» **WHAT THIS TASK INVOLVES**: Please state how many lines in the records below contain the word "VRAW"; the number alone is the answer.

MATERIAL SUPPLIED Block Start

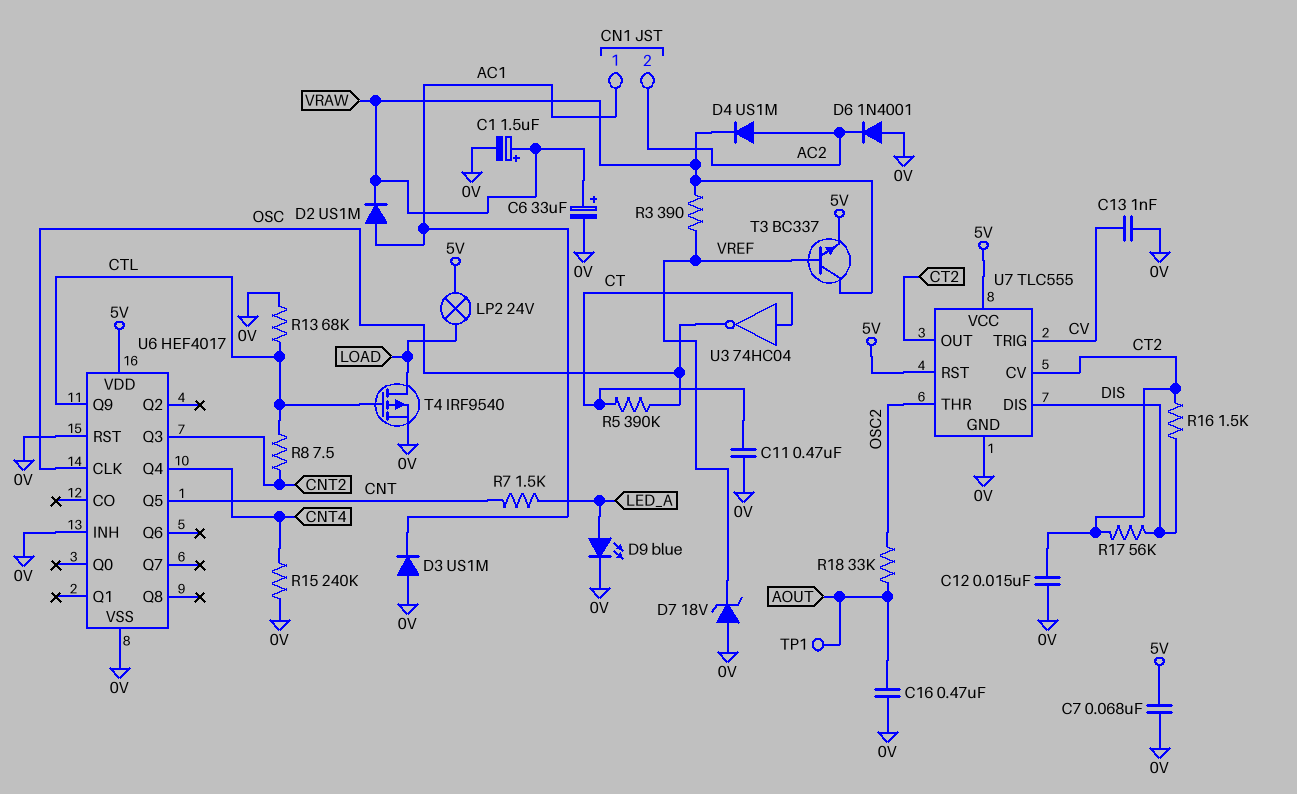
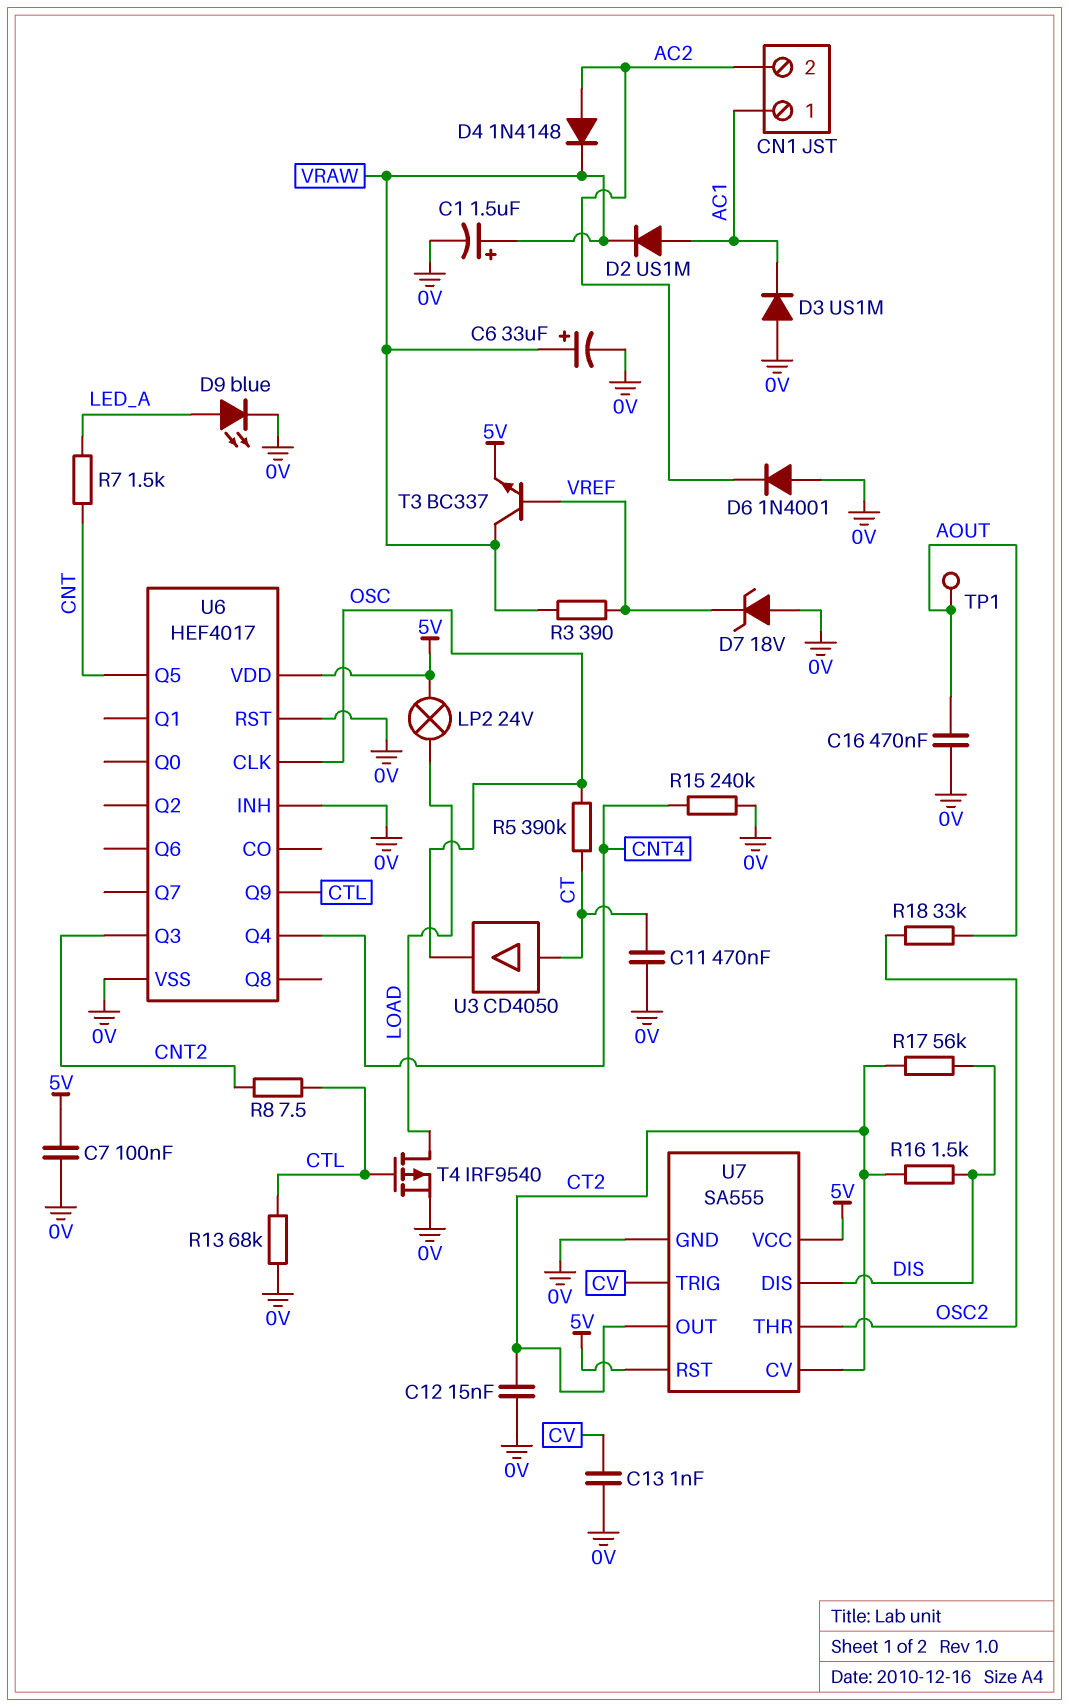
C7: 68nF (0V, 5V) -> 100nF (0V, 5V)
D4: diode US1M (A AC2, K VRAW) -> diode 1N4148 (A AC2, K VRAW)
U3: NOT 74HC04 (in CT, out OSC) -> buffer CD4050 (in CT, out OSC)
U7: TLC555 -> SA555

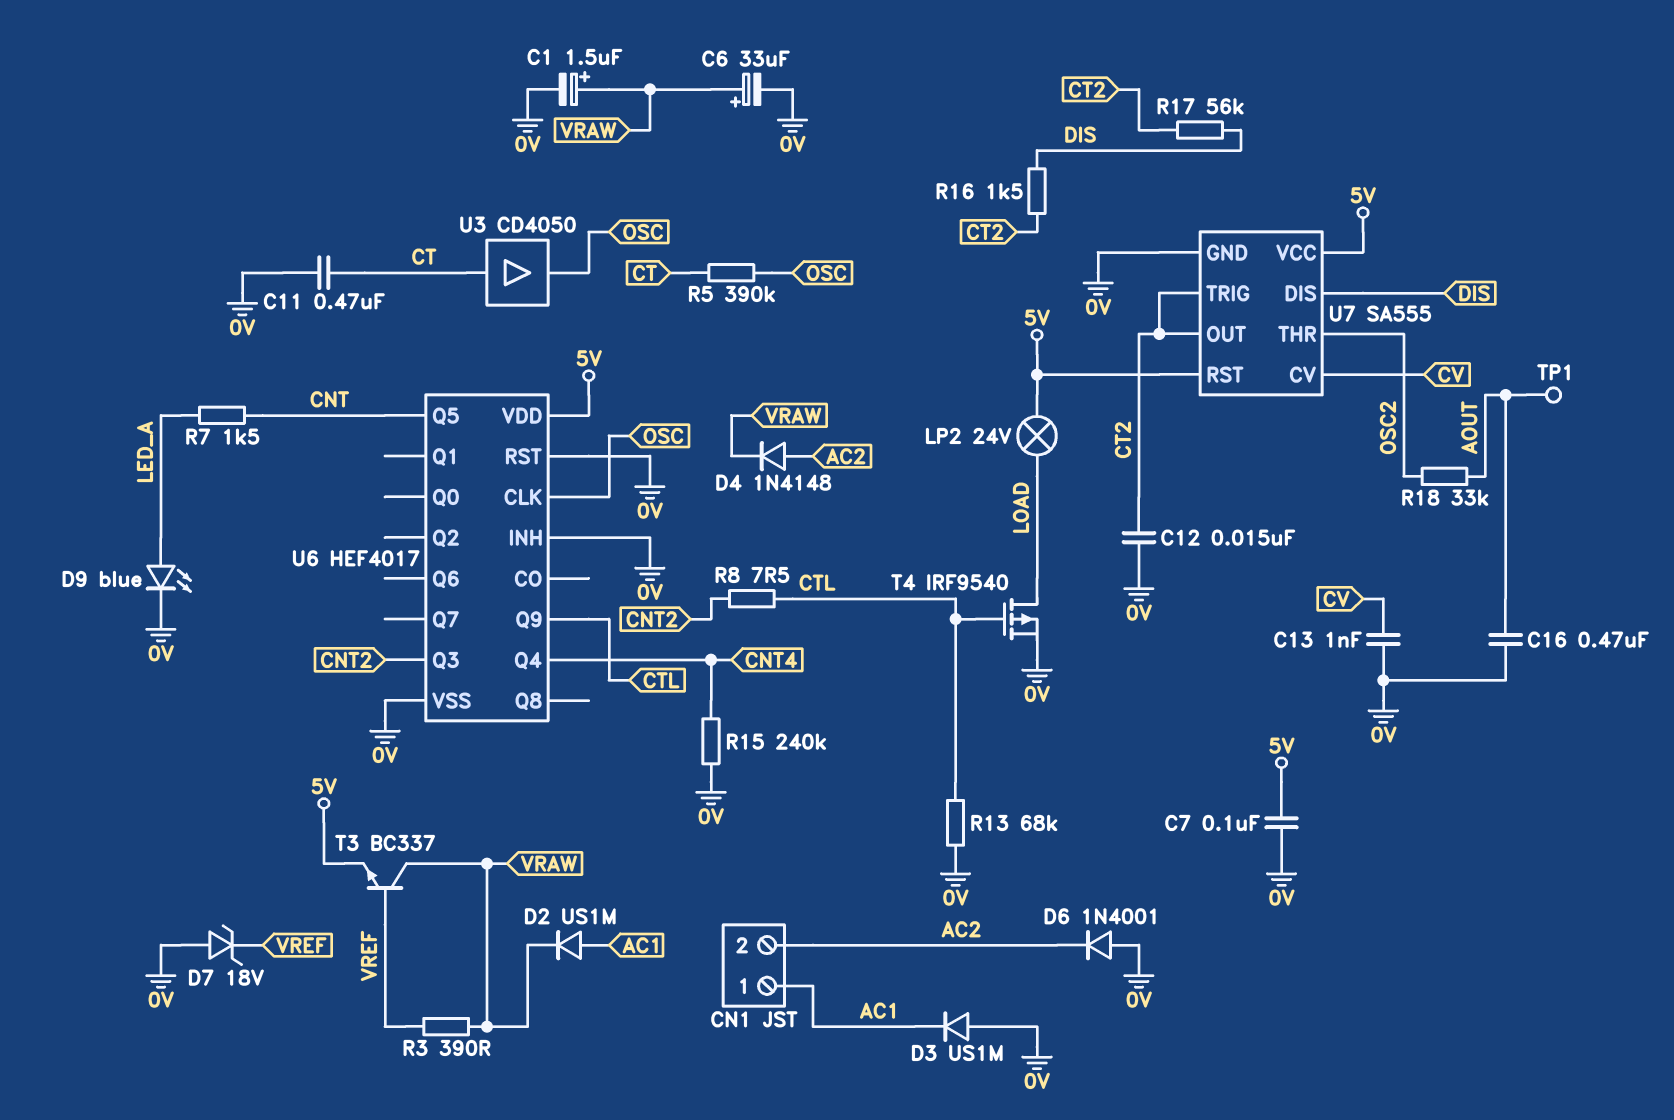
U7 pin CV: CT2 -> CV
U7 pin TRIG: CV -> CT2

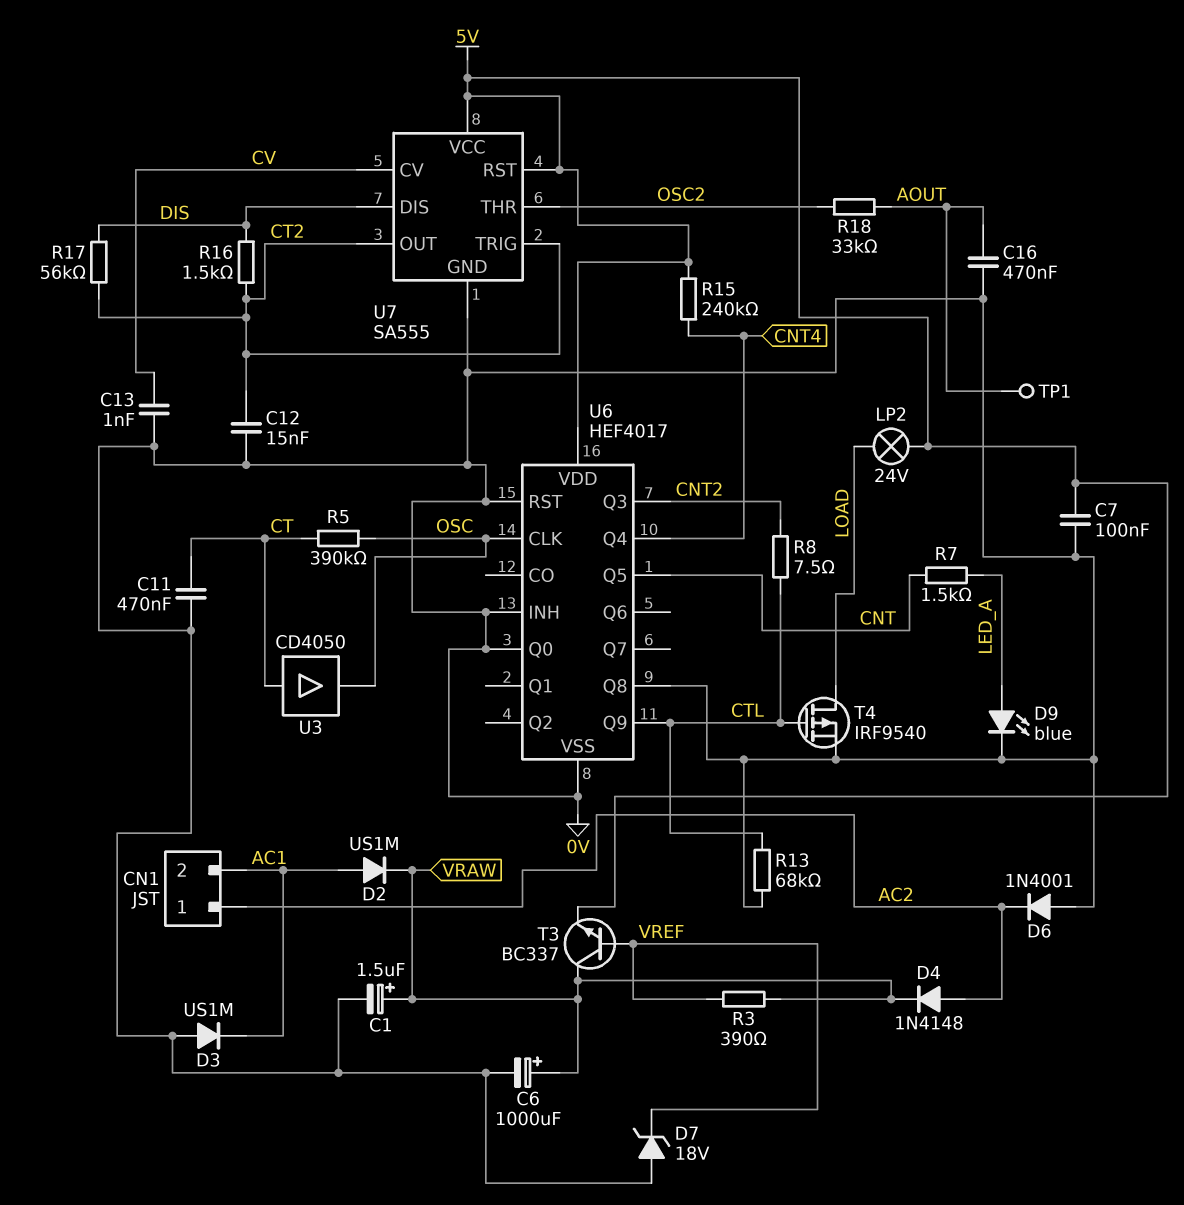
C6: 33uF (plus VRAW, minus 0V) -> 1000uF (plus VRAW, minus 0V)
CN1 pin 1: AC1 -> AC2
CN1 pin 2: AC2 -> AC1
R15: 240k (0V, CNT4) -> 240k (5V, CNT4)
U6 pin Q0: none -> 0V
U6 pin Q8: none -> 0V

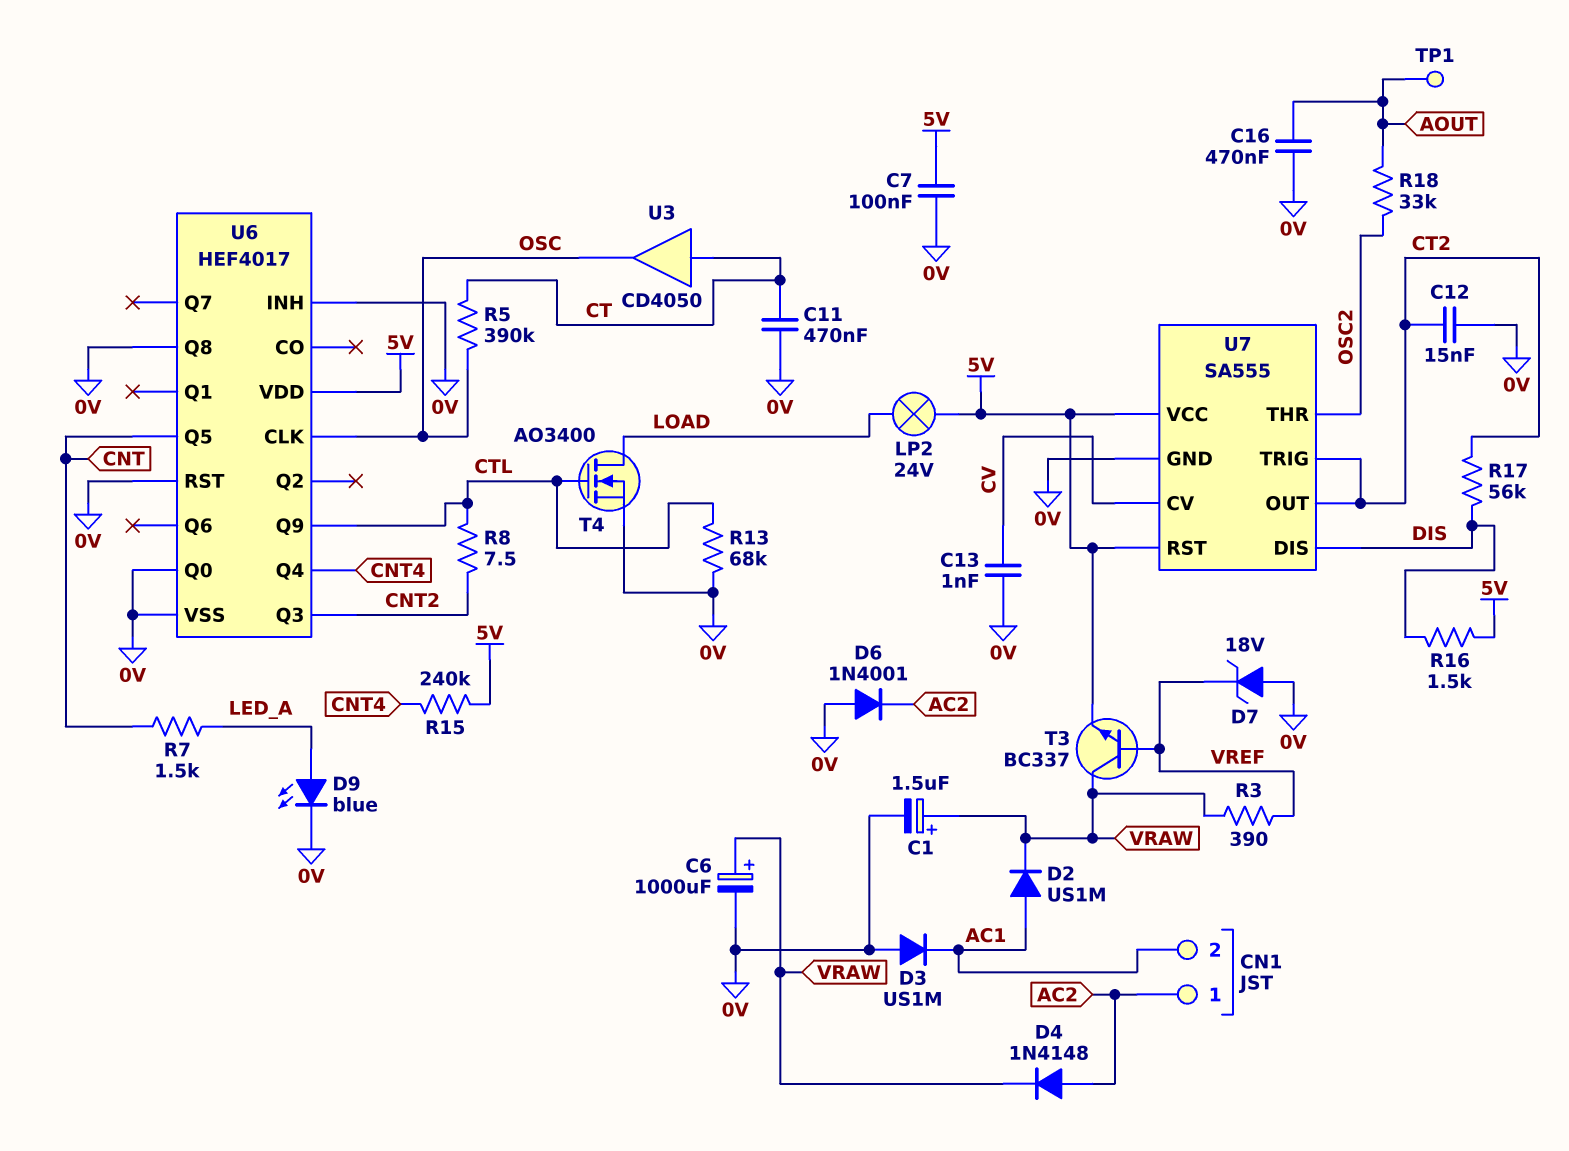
R16: 1.5k (CT2, DIS) -> 1.5k (5V, DIS)
T4: PMOS IRF9540 (G CTL, D LOAD, S 0V) -> NMOS AO3400 (G CTL, D LOAD, S 0V)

MATERIAL SUPPLIED Block End

» **SOLUTION TO THE PROBLEM**: 2